Collected data
----
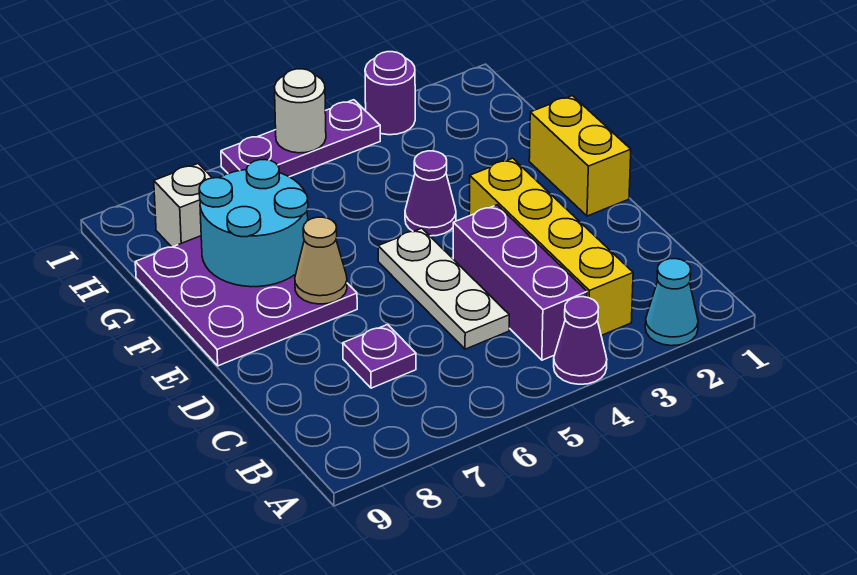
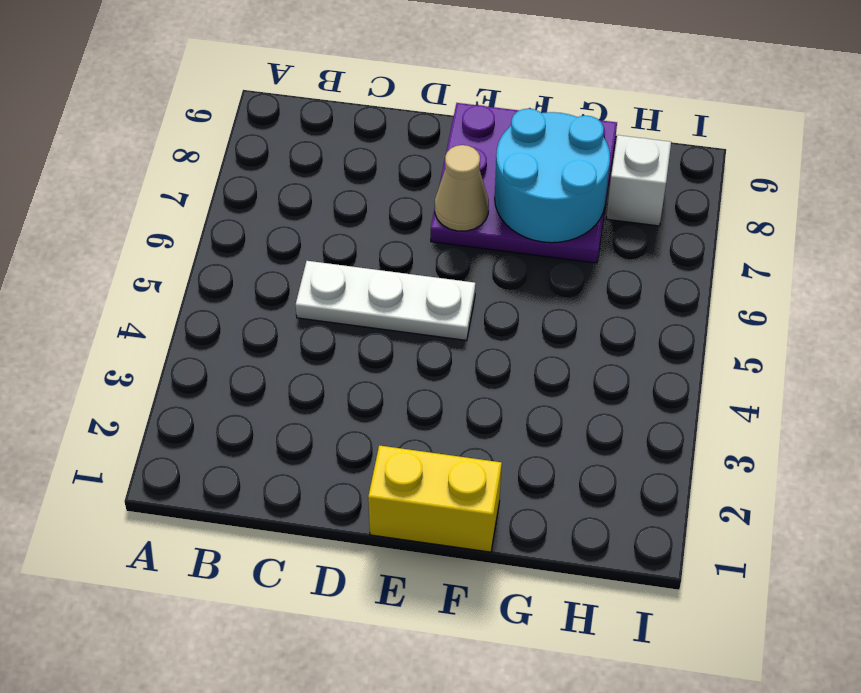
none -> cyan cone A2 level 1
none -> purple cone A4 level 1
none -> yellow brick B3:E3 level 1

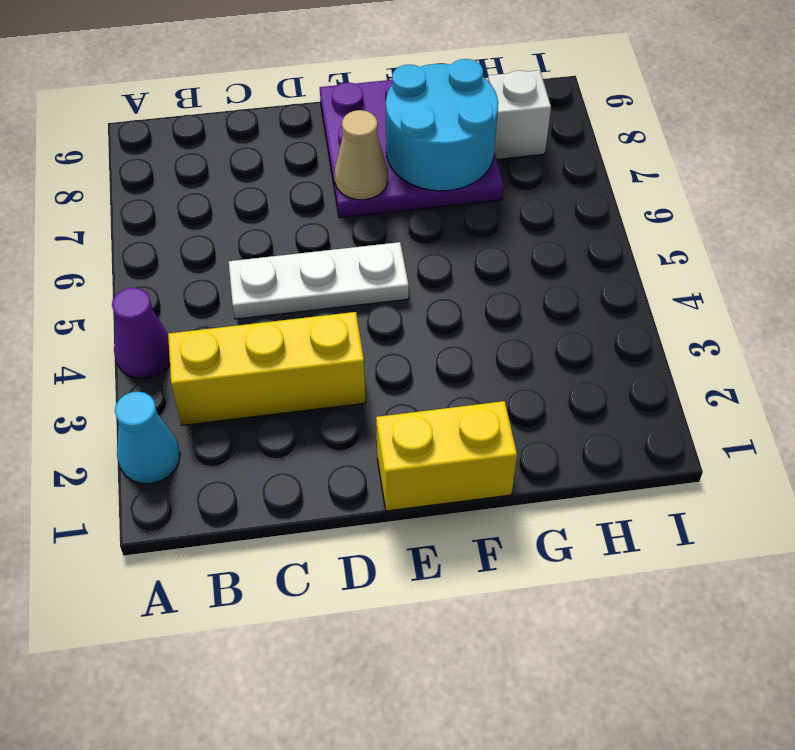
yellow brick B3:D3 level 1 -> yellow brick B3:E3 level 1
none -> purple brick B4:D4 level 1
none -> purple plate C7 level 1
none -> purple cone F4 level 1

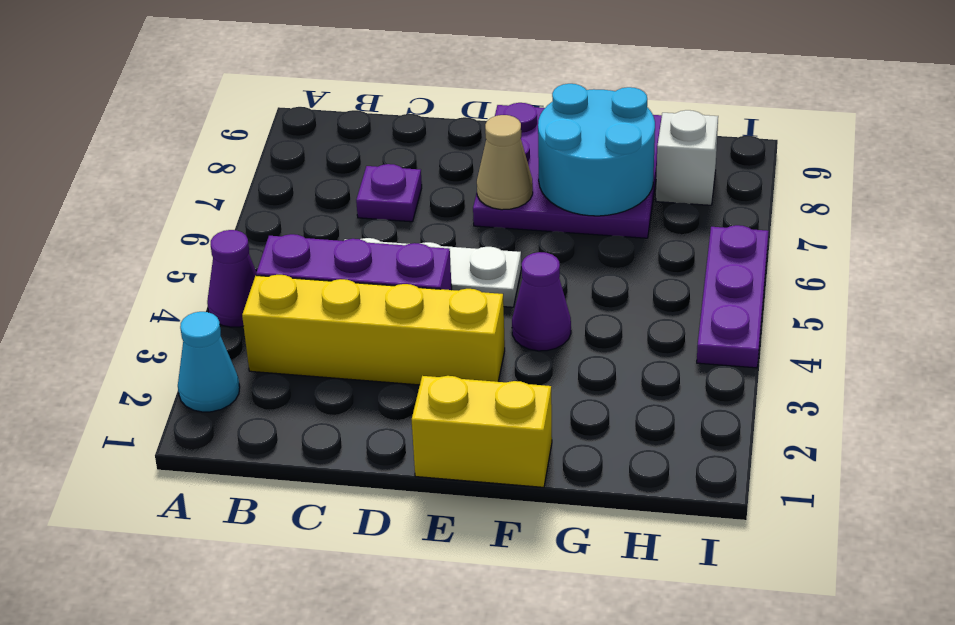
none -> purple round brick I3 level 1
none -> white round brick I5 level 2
----
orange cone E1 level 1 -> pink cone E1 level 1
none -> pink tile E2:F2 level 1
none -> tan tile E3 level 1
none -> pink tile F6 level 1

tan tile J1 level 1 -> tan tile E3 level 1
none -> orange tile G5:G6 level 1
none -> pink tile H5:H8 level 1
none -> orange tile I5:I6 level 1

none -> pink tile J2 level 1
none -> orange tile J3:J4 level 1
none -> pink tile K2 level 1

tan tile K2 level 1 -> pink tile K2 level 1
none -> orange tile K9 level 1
----
Instructions to follow
Look above for the line containing "none -> yellow brick B3:E3 level 1", then write out every line from there down to the line containing "none -> white round brick I5 level 2", that line included, with no pictures.

Written response
none -> yellow brick B3:E3 level 1

yellow brick B3:D3 level 1 -> yellow brick B3:E3 level 1
none -> purple brick B4:D4 level 1
none -> purple plate C7 level 1
none -> purple cone F4 level 1

none -> purple round brick I3 level 1
none -> white round brick I5 level 2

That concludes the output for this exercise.